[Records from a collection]
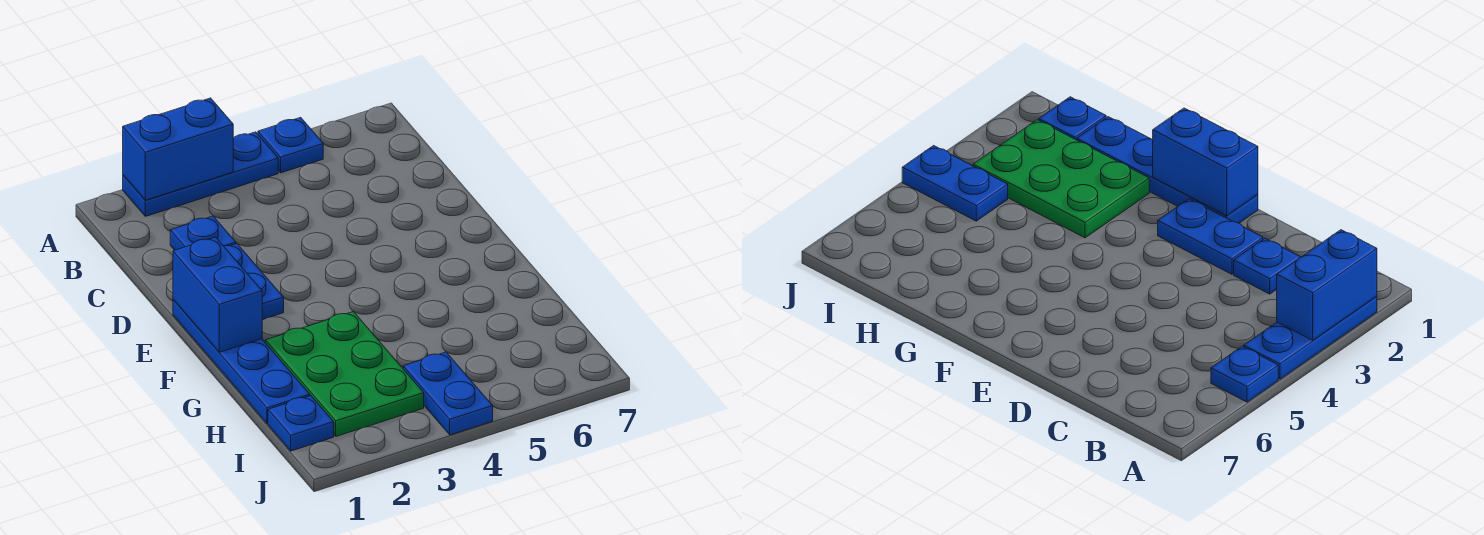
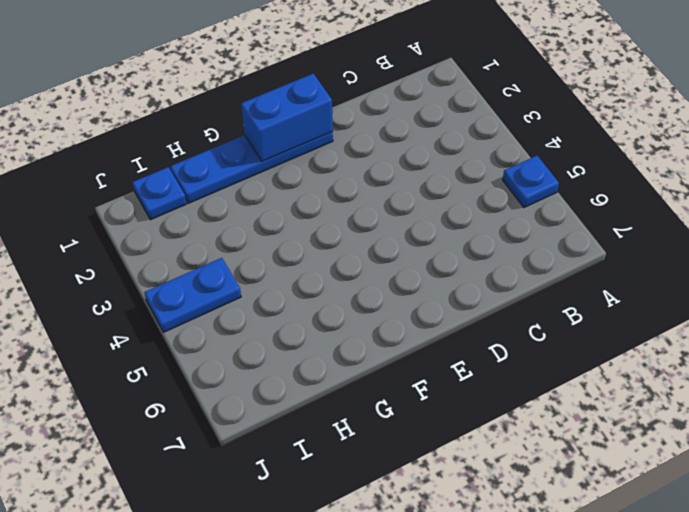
none -> blue 1x3 plate [123,132,278,216]
none -> blue 1x1 plate [170,216,236,250]

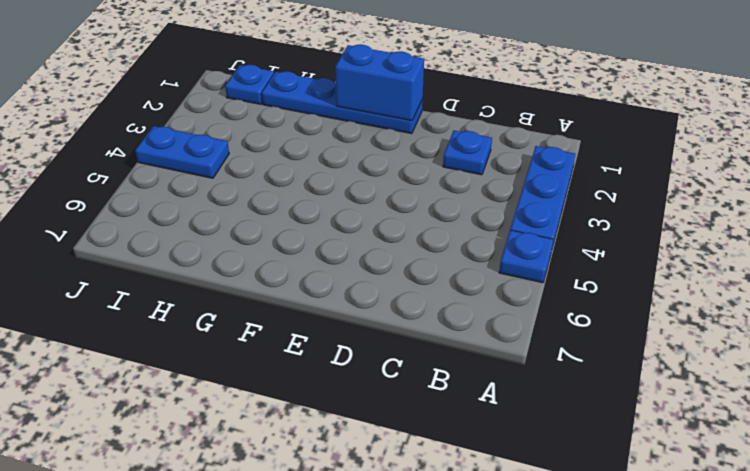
none -> blue 1x2 plate [224,244,284,320]
none -> green 2x3 plate [266,311,424,436]

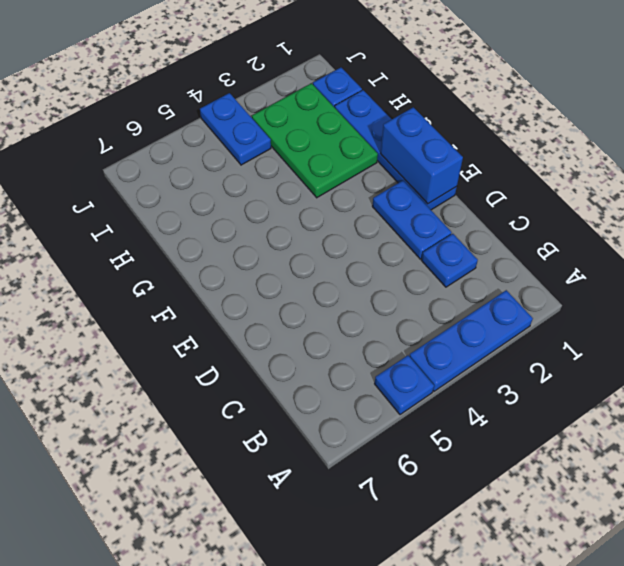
none -> blue 1x2 brick [123,98,233,200]

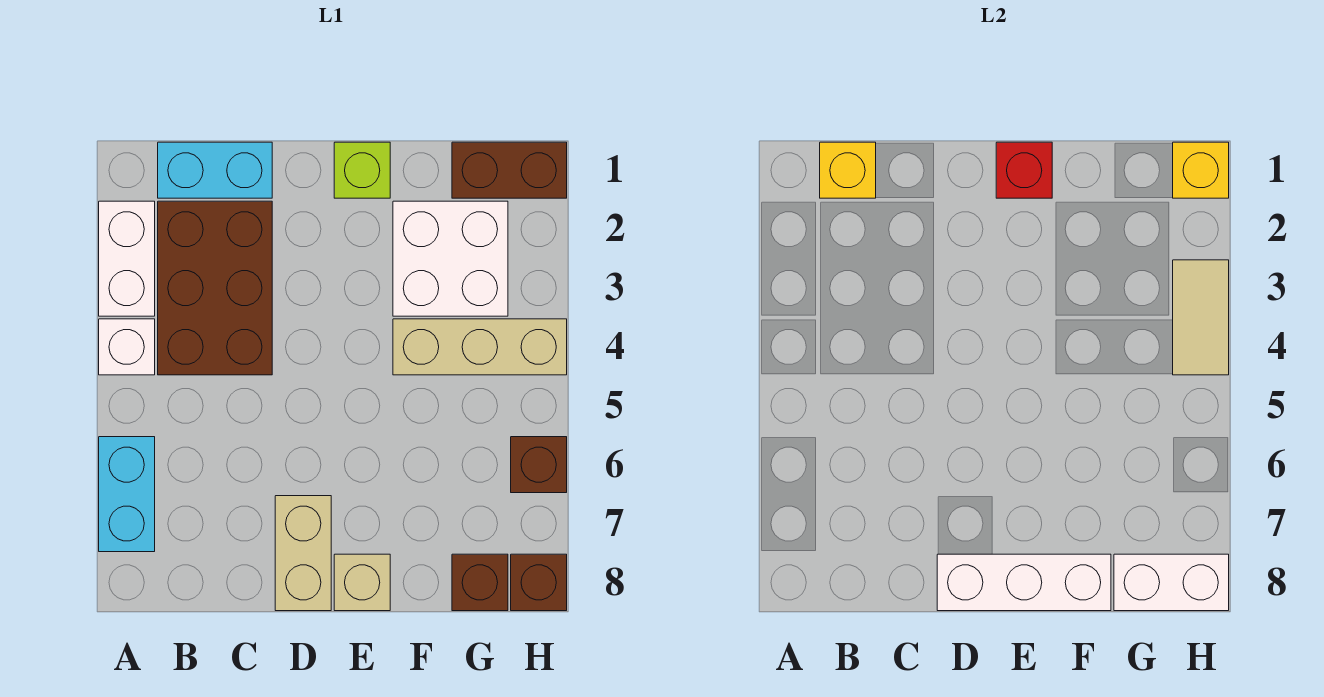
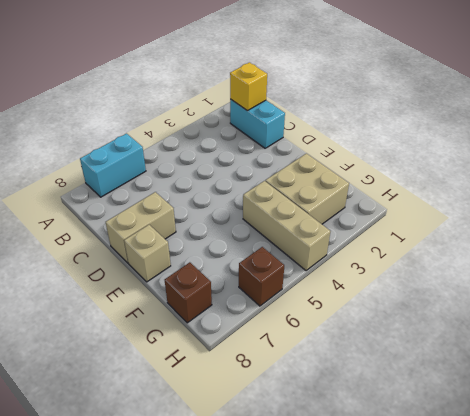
tan 2x2 brick [265,153,349,224] -> white 2x2 brick [393,201,508,316]
none -> white 1x2 brick [99,201,155,316]
none -> white 1x1 brick [99,319,155,375]
none -> brown 2x3 brick [158,201,272,375]

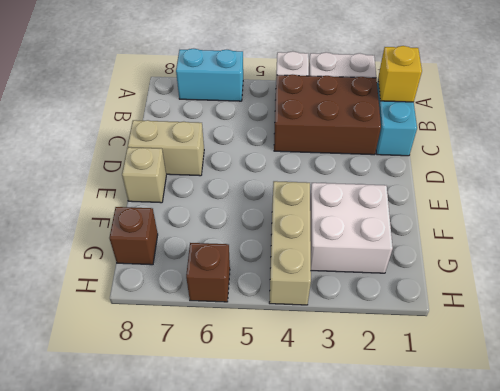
none -> lime 1x1 brick [334,142,390,198]
none -> brown 1x2 brick [452,142,567,198]
none -> brown 1x1 brick [511,554,567,611]

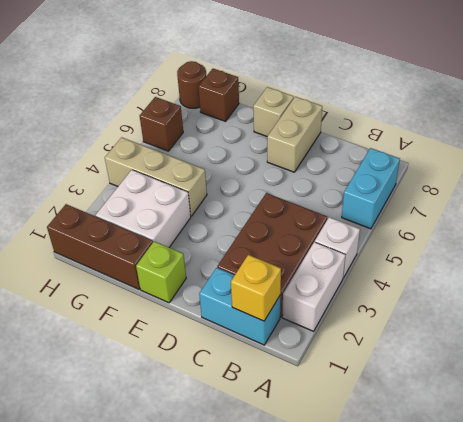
brown 1x3 brick [47,204,153,289] -> brown 1x2 brick [452,142,567,198]
brown 1x1 round brick [177,61,206,108] -> brown 1x1 brick [511,554,567,611]
none -> white 1x3 brick [937,554,1111,611]
none -> red 1x1 brick [996,142,1052,198]
none -> white 1x2 brick [1114,554,1229,611]

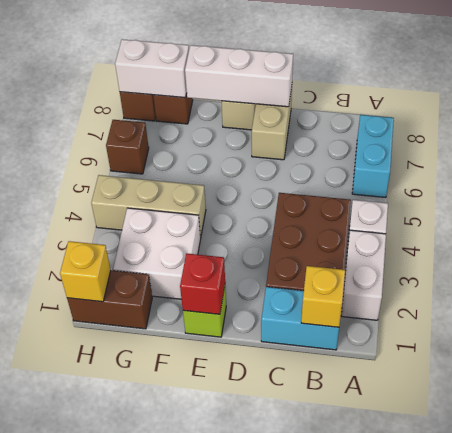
none -> tan 1x2 tile [1173,260,1229,375]

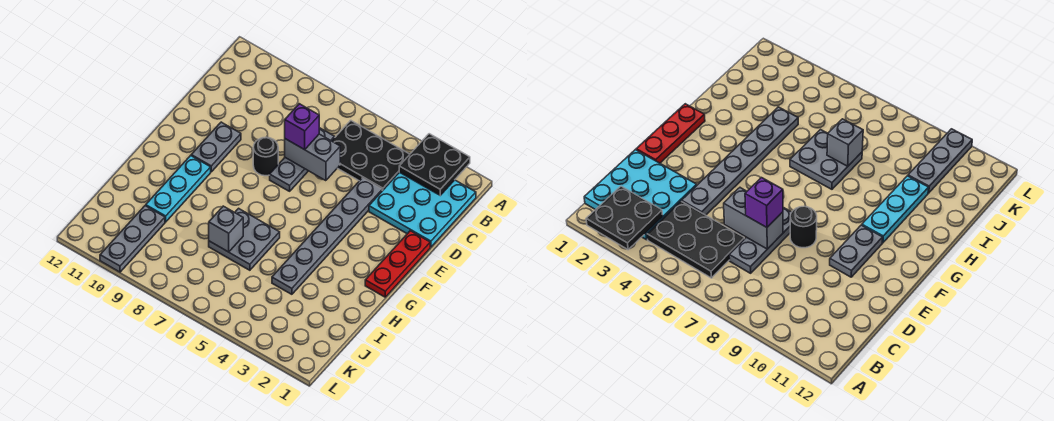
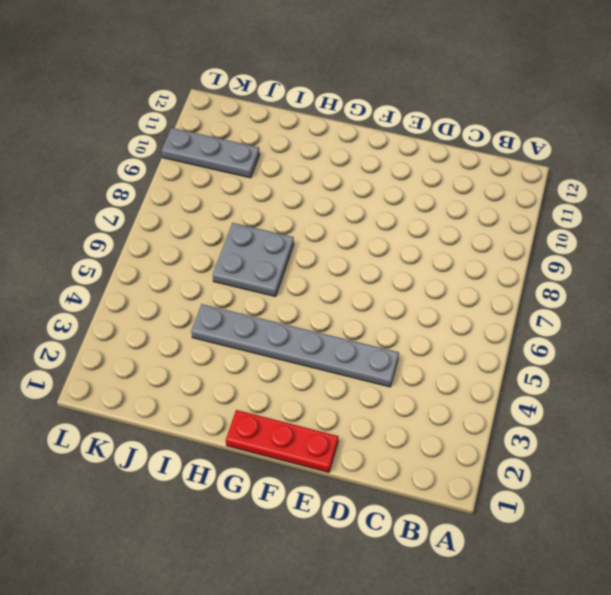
none -> cyan 3x3 plate [369,172,476,247]
none -> black 2x3 plate [332,120,410,191]
none -> grey 1x3 plate [270,128,335,191]

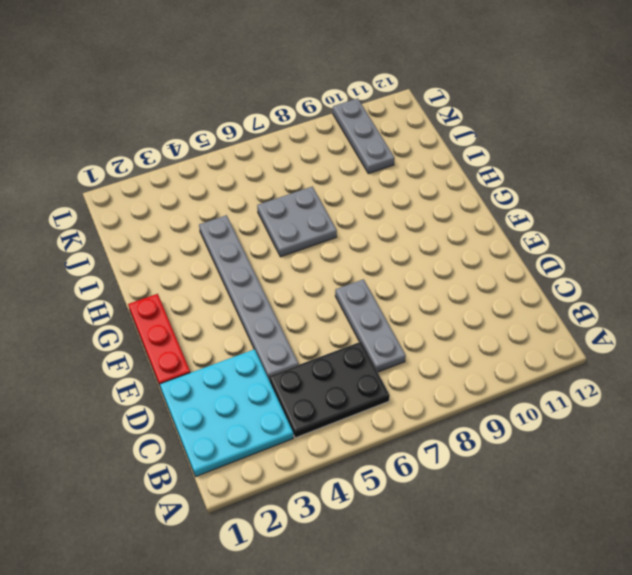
none -> black 1x1 round brick [253,137,278,176]
none -> grey 1x2 plate [191,122,241,172]
none -> cyan 1x3 plate [146,156,211,222]

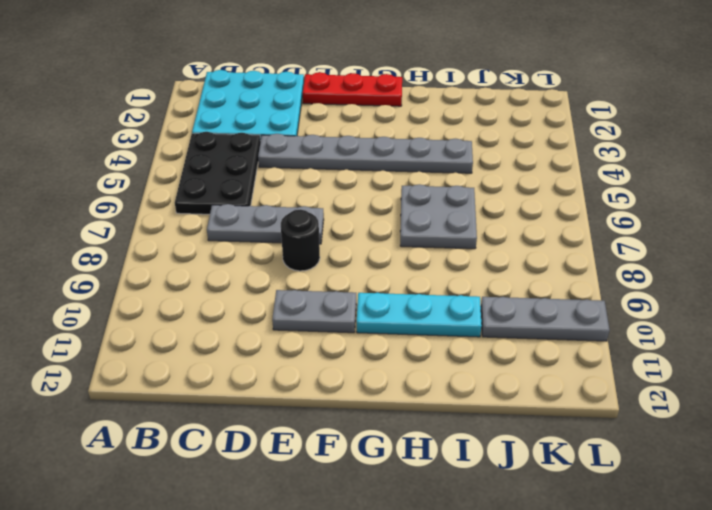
none -> black 2x2 plate [399,134,470,195]
none -> grey 1x2 brick [285,134,340,181]
none -> grey 1x1 brick [209,206,243,252]

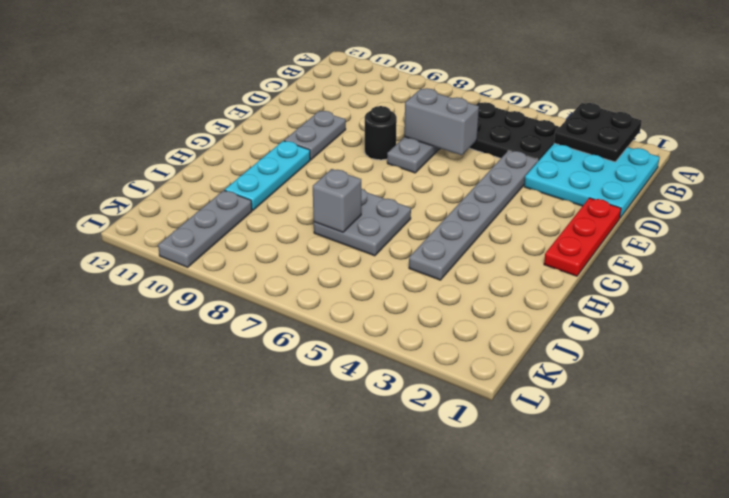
none -> purple 1x1 brick [285,104,319,150]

Task details
The data needs to be reproduced exactly, please, apart from its pictures.

Expected output
none -> blue 1x3 plate [123,132,278,216]
none -> blue 1x1 plate [170,216,236,250]

none -> blue 1x2 plate [224,244,284,320]
none -> green 2x3 plate [266,311,424,436]

none -> blue 1x2 brick [123,98,233,200]

tan 2x2 brick [265,153,349,224] -> white 2x2 brick [393,201,508,316]
none -> white 1x2 brick [99,201,155,316]
none -> white 1x1 brick [99,319,155,375]
none -> brown 2x3 brick [158,201,272,375]

none -> lime 1x1 brick [334,142,390,198]
none -> brown 1x2 brick [452,142,567,198]
none -> brown 1x1 brick [511,554,567,611]

brown 1x3 brick [47,204,153,289] -> brown 1x2 brick [452,142,567,198]
brown 1x1 round brick [177,61,206,108] -> brown 1x1 brick [511,554,567,611]
none -> white 1x3 brick [937,554,1111,611]
none -> red 1x1 brick [996,142,1052,198]
none -> white 1x2 brick [1114,554,1229,611]

none -> tan 1x2 tile [1173,260,1229,375]

none -> cyan 3x3 plate [369,172,476,247]
none -> black 2x3 plate [332,120,410,191]
none -> grey 1x3 plate [270,128,335,191]

none -> black 1x1 round brick [253,137,278,176]
none -> grey 1x2 plate [191,122,241,172]
none -> cyan 1x3 plate [146,156,211,222]

none -> black 2x2 plate [399,134,470,195]
none -> grey 1x2 brick [285,134,340,181]
none -> grey 1x1 brick [209,206,243,252]

none -> purple 1x1 brick [285,104,319,150]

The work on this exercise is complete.